Object correspondence data
|---|

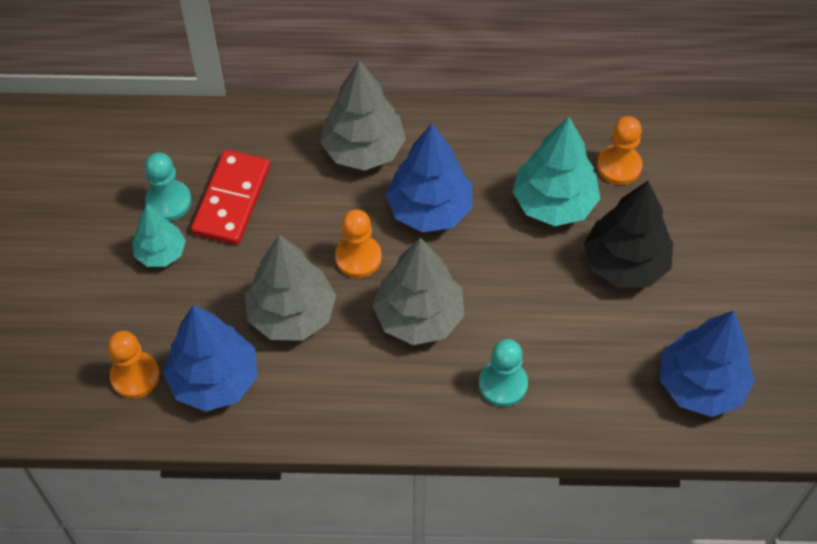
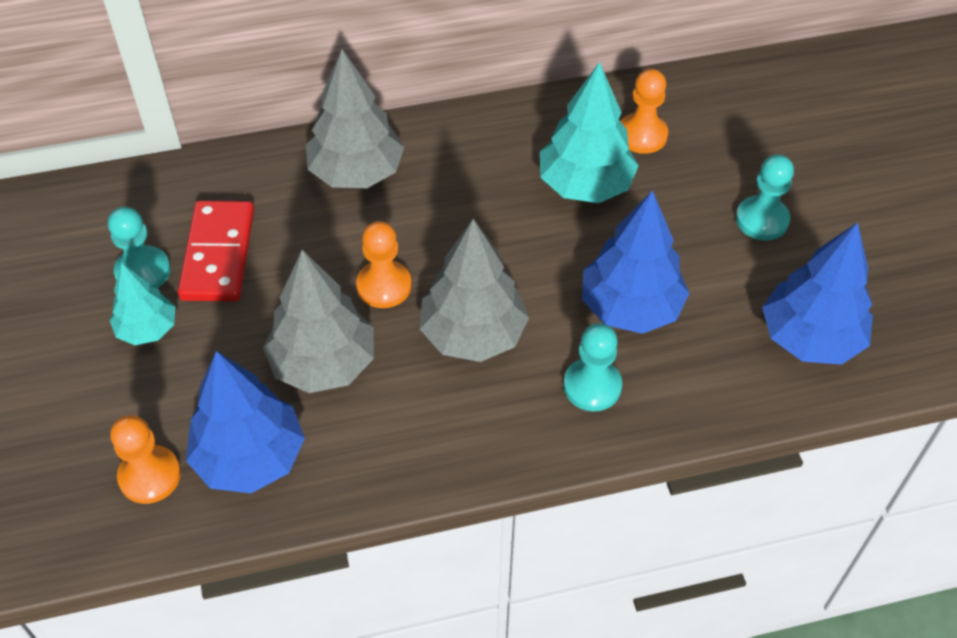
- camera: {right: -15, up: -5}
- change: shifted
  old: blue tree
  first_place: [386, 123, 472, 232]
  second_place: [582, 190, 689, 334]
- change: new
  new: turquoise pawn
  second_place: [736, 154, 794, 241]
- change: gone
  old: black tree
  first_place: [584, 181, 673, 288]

|---|

Instructions to follow>
Output the entries above exactly. Drop the pictures.

Result of this task>
- camera: {right: -15, up: -5}
- change: shifted
  old: blue tree
  first_place: [386, 123, 472, 232]
  second_place: [582, 190, 689, 334]
- change: new
  new: turquoise pawn
  second_place: [736, 154, 794, 241]
- change: gone
  old: black tree
  first_place: [584, 181, 673, 288]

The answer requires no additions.